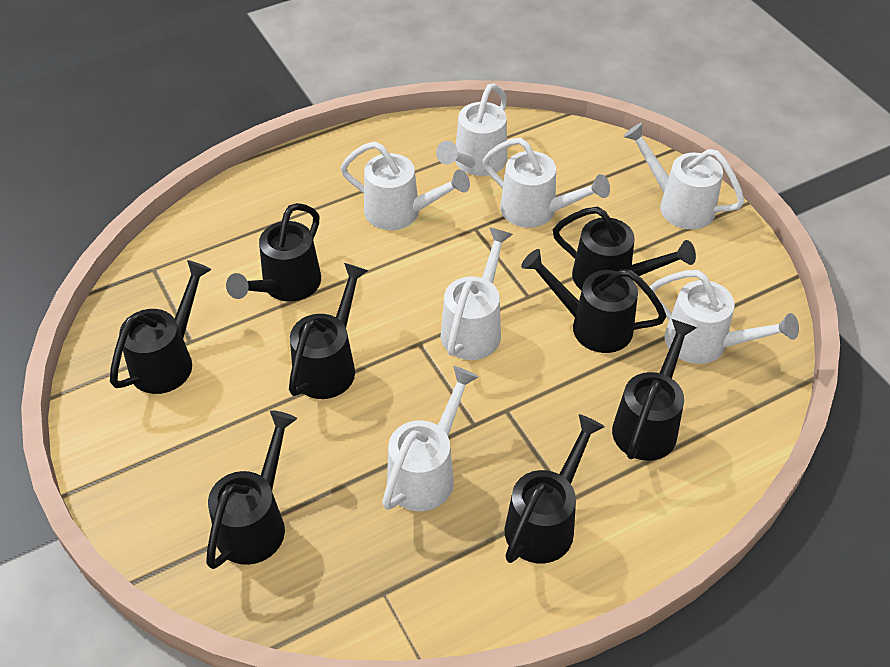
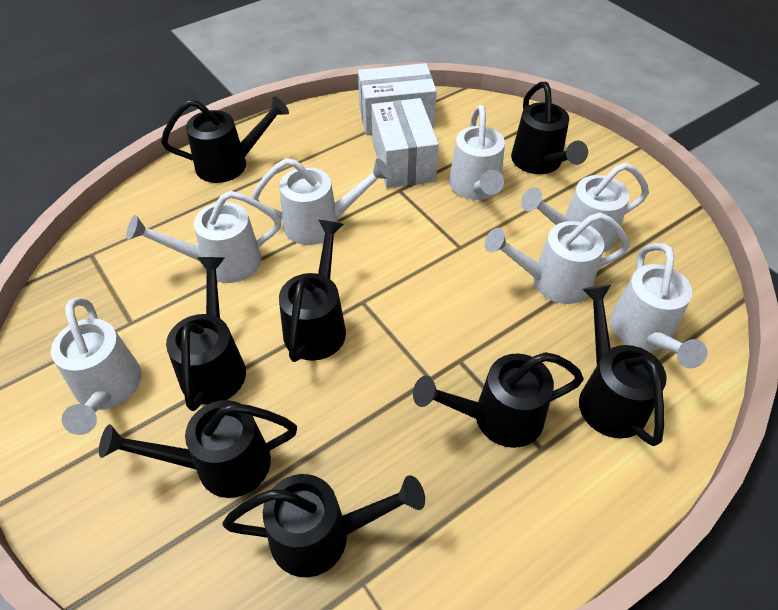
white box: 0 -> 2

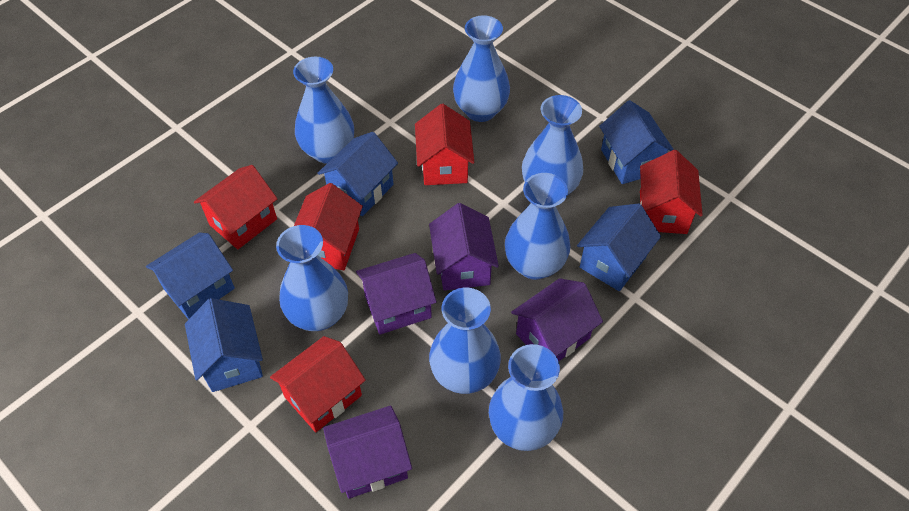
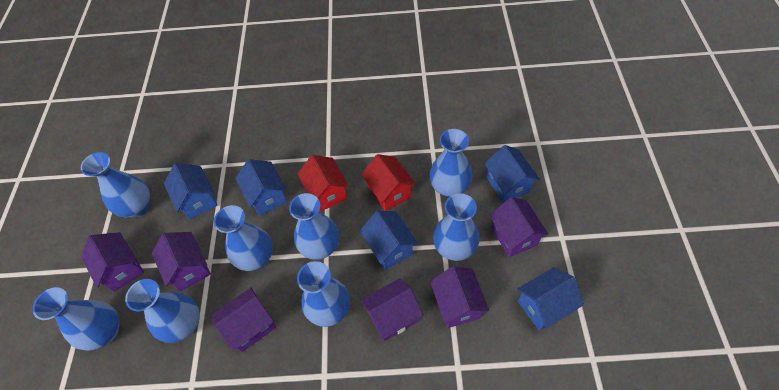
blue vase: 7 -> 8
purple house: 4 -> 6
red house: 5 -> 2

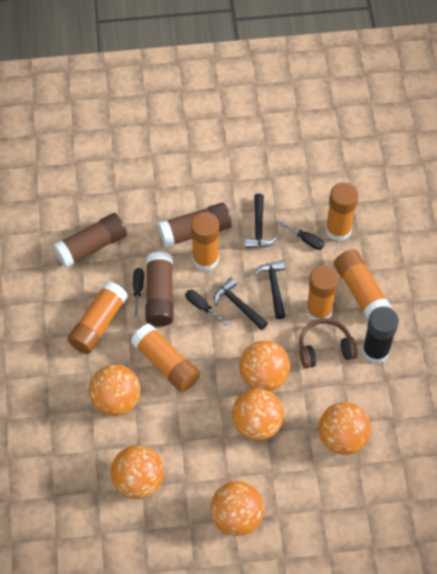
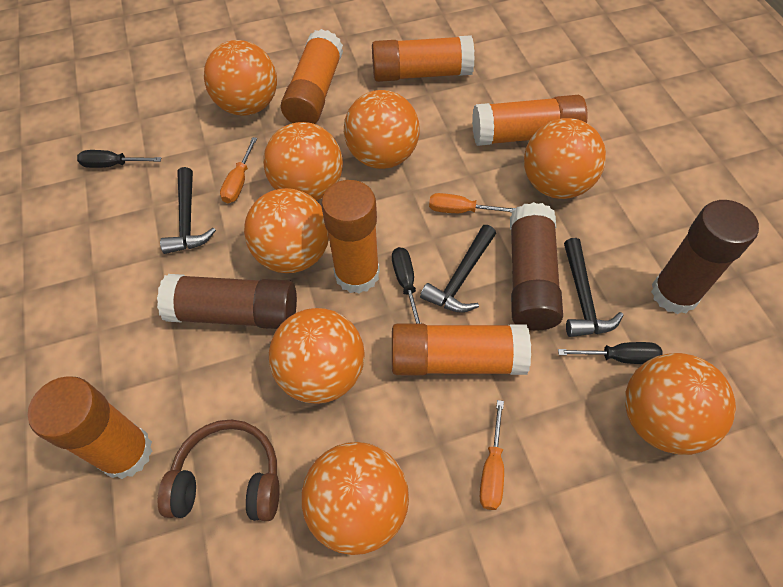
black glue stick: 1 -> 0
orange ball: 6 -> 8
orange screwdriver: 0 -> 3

- _WHAT THE TASK ASKS_
Keep the pictures out while you retype all of the data above exactly as it appears.

- _RESULT OF THIS EXERCISE_
white box: 0 -> 2

blue vase: 7 -> 8
purple house: 4 -> 6
red house: 5 -> 2

black glue stick: 1 -> 0
orange ball: 6 -> 8
orange screwdriver: 0 -> 3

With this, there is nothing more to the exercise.